Problem to work on ▸
Exactly reproduce the lines from the one holding "to (220 570)" through the end of the records, including both boundary lines but no pictures.

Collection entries
=== Section Start ===
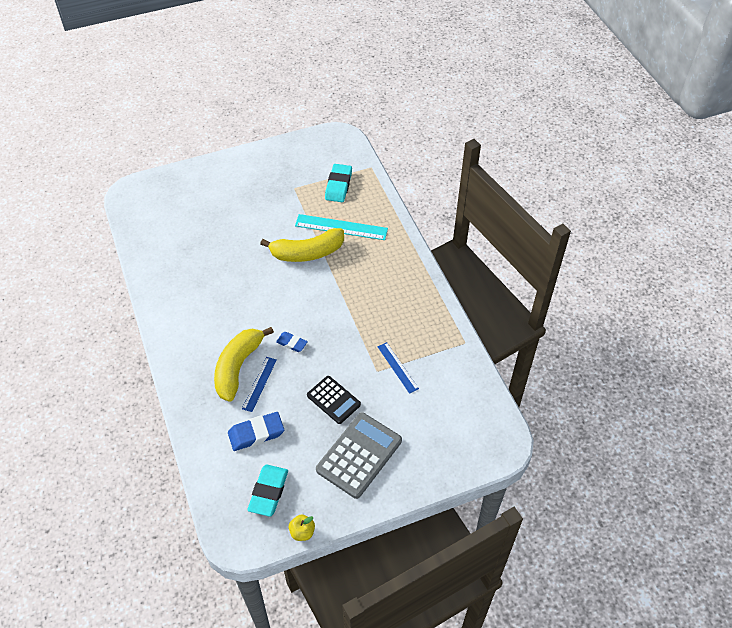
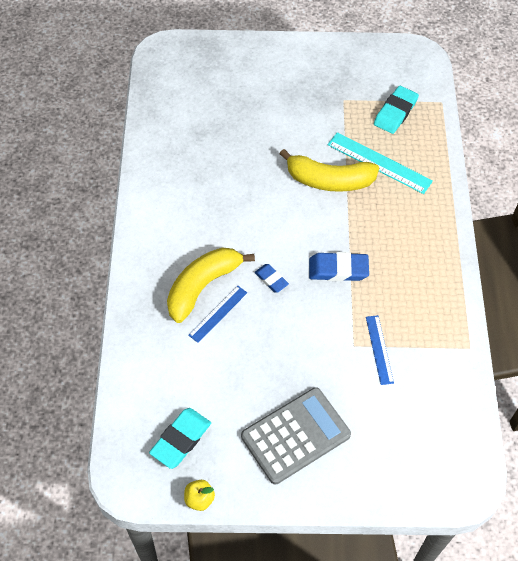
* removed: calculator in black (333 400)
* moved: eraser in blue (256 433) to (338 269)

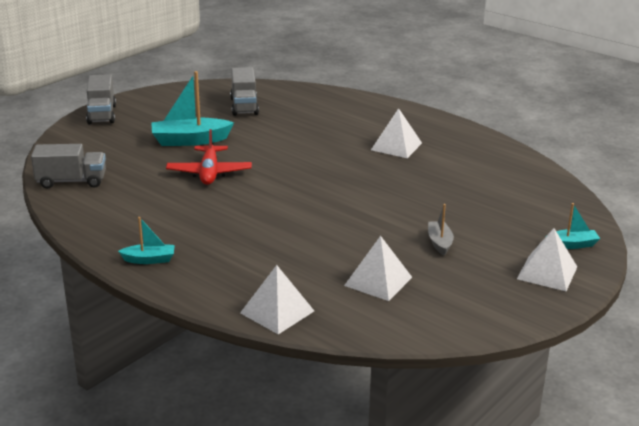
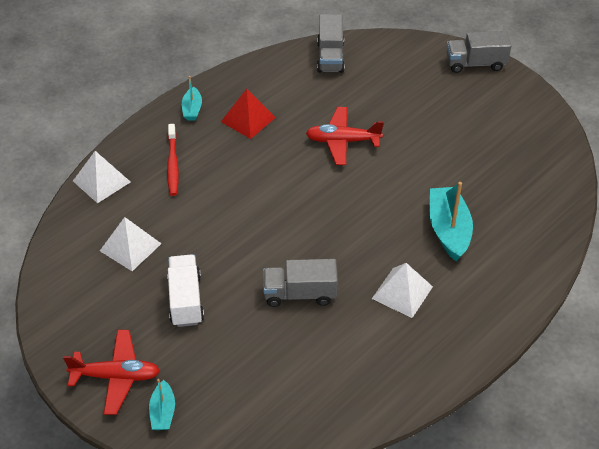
* moved: truck in grey (244 106) to (300 294)
* moved: boat in turquoise (190 140) to (448 230)
* replaced: boat in grey (439 243) to truck in white (185 300)
* replaced: pyramid in white (547 273) to plane in red (116 376)
* added: pyramid in red (248 119)
* added: toothbrush in red (172 164)

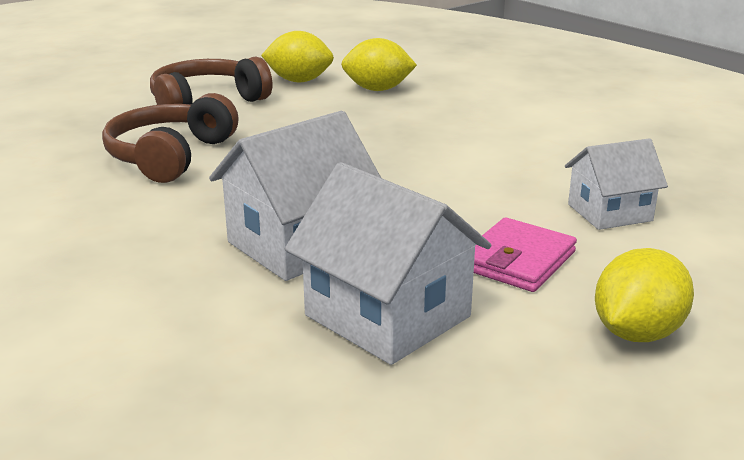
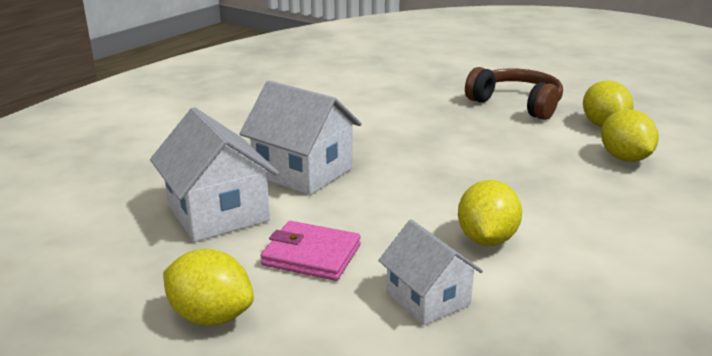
* removed: headphones in brown (170 156)
* turned: house in white (387 316) = (218 213) 60 degrees counterclockwise
* added: lemon in yellow (486 239)

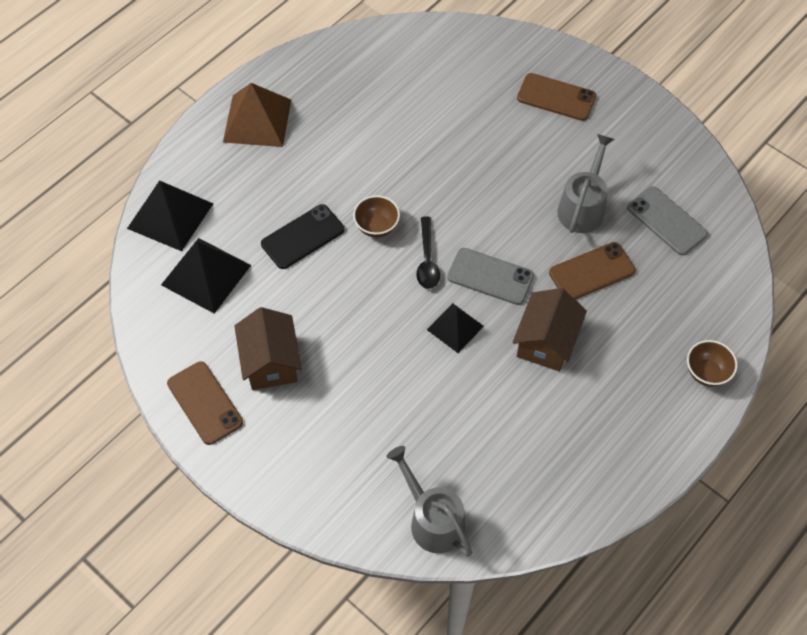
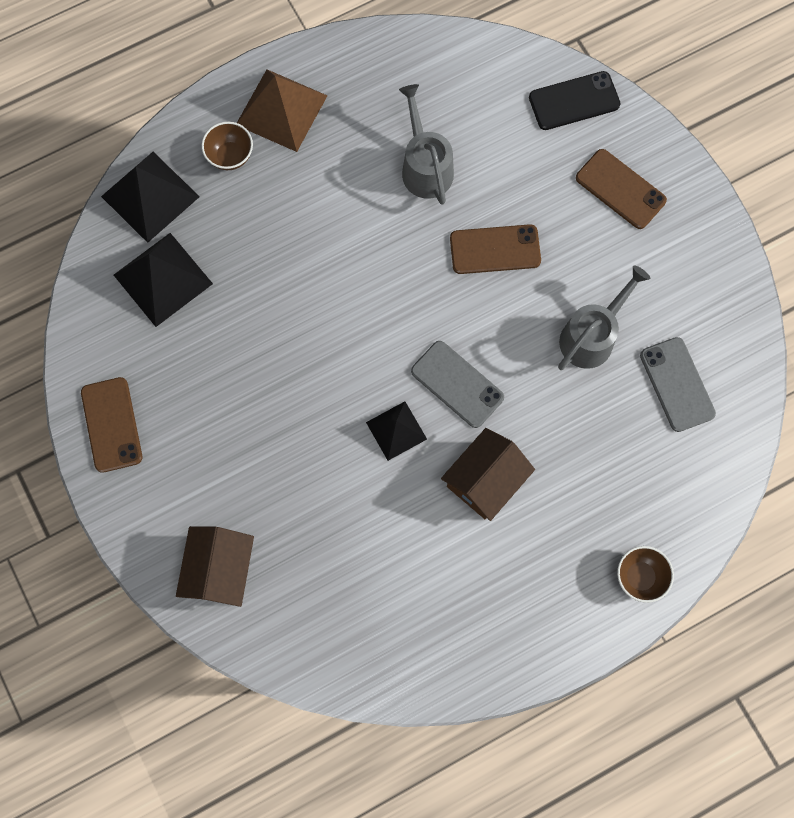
* moved: bowl in brown (377 227) to (230 156)
* moved: phone in black (303 237) to (574 101)
* removed: spoon in black (427 260)
* moved: phone in brown (592 272) to (495 249)
* moved: house in brown (270 362) to (220 570)
* moved: watering can in grey (432 519) to (425 166)

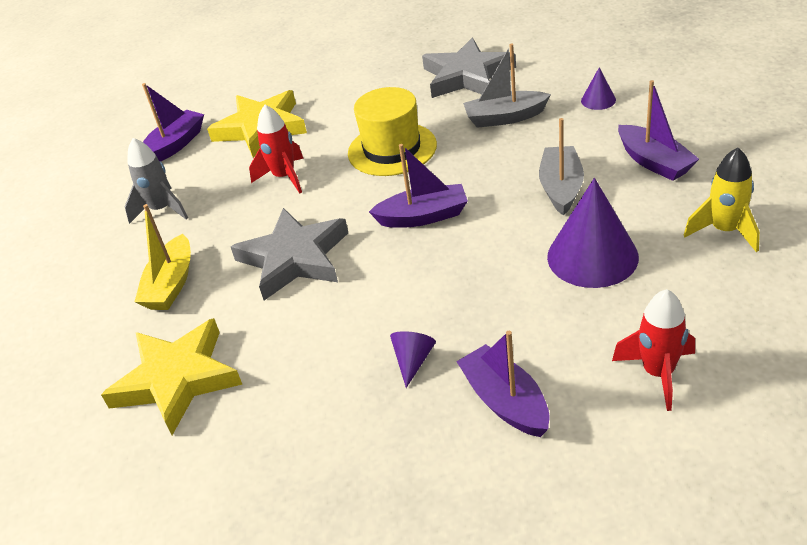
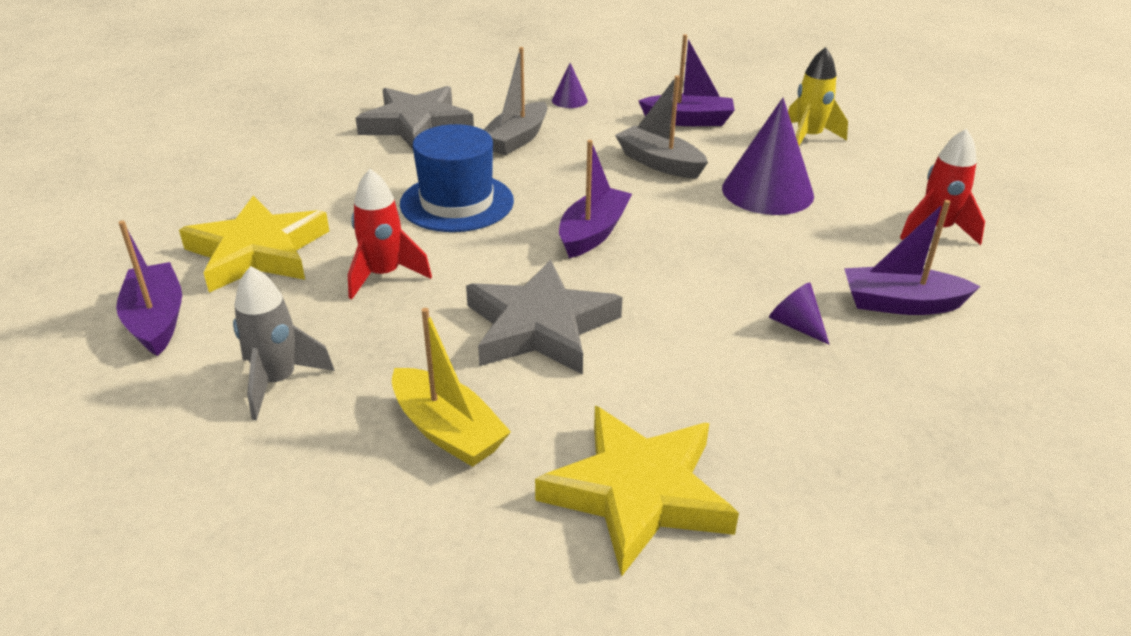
* recoloured: hat in yellow (392 149) to hat in blue (457 202)

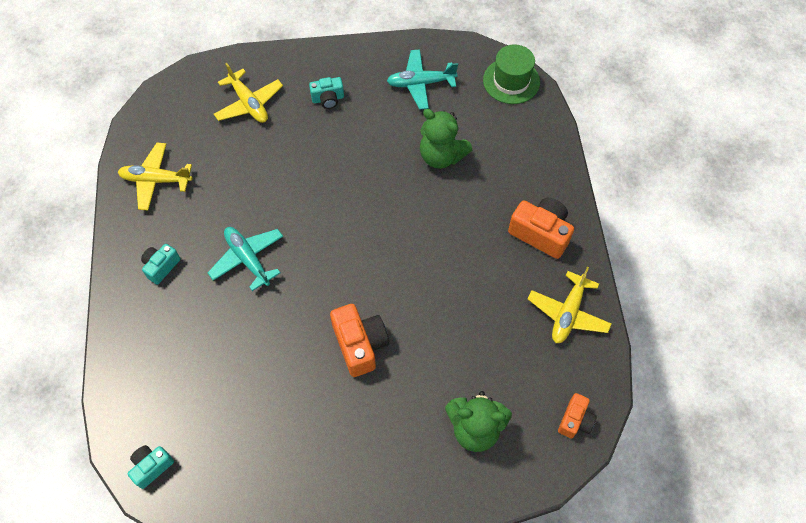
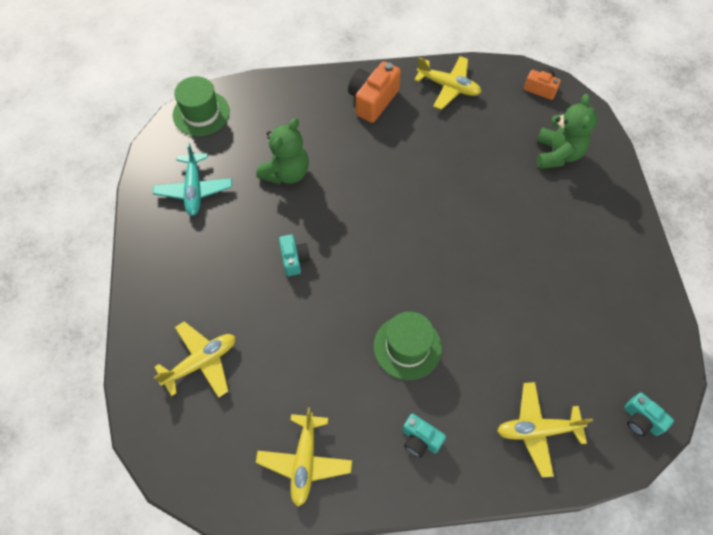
* moved: camera in turquoise (328 99) to (294 259)
* replaced: plane in turquoise (248 259) to hat in green (407 347)
* removed: camera in orange (360 345)
* added: plane in yellow (537 430)

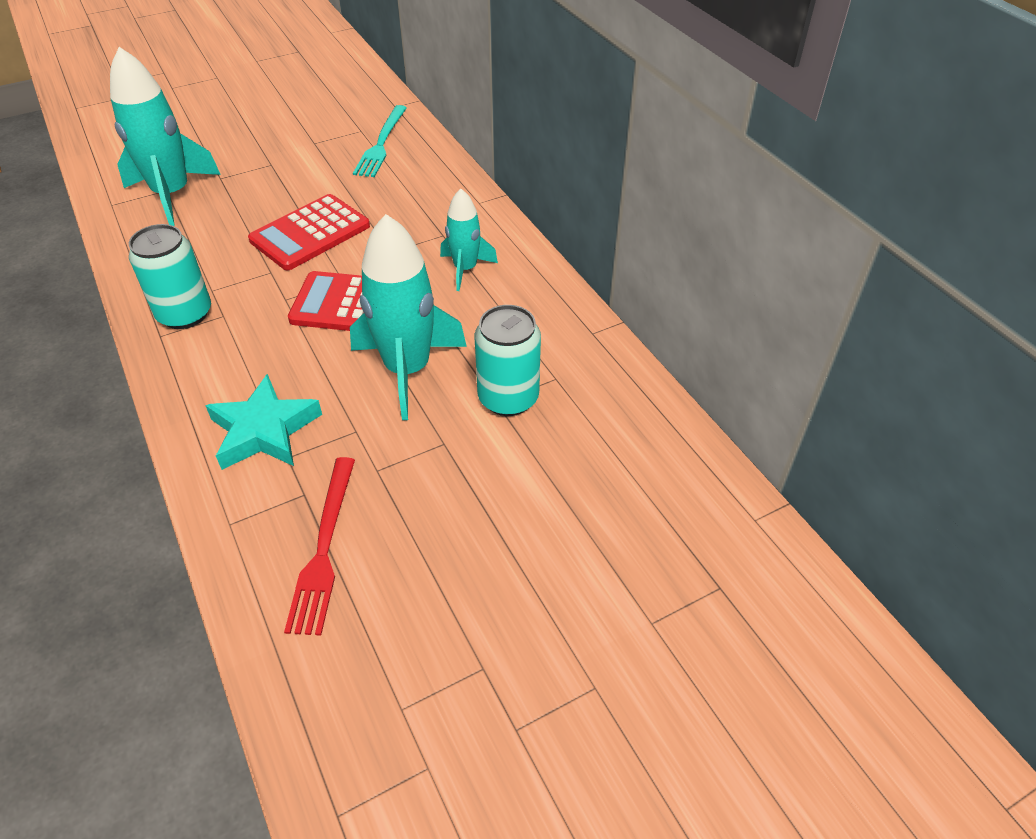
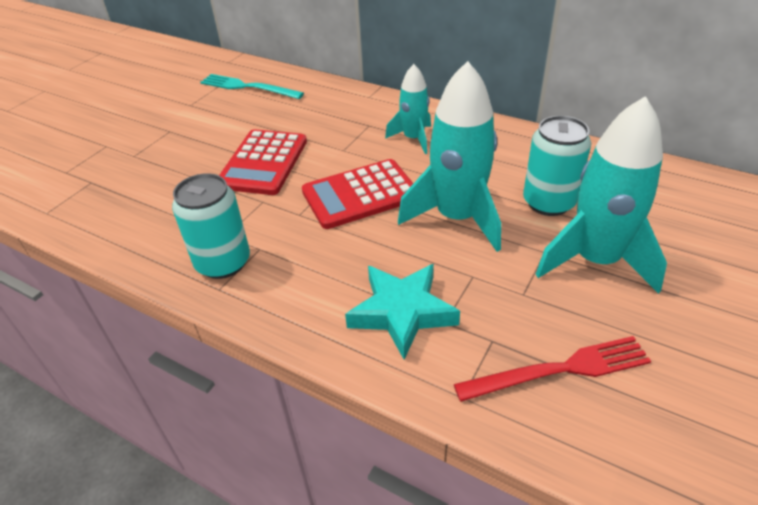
* moved: rocket in turquoise (172 195) to (596 260)
* turned: fork in turquoise (381 144) = (248 87) 135 degrees clockwise
* turned: fork in red (324 548) = (559 370) 75 degrees counterclockwise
=== Section End ===
Problem solution ▸
* moved: house in brown (270 362) to (220 570)
* moved: watering can in grey (432 519) to (425 166)

* recoloured: hat in yellow (392 149) to hat in blue (457 202)

* moved: camera in turquoise (328 99) to (294 259)
* replaced: plane in turquoise (248 259) to hat in green (407 347)
* removed: camera in orange (360 345)
* added: plane in yellow (537 430)

* moved: rocket in turquoise (172 195) to (596 260)
* turned: fork in turquoise (381 144) = (248 87) 135 degrees clockwise
* turned: fork in red (324 548) = (559 370) 75 degrees counterclockwise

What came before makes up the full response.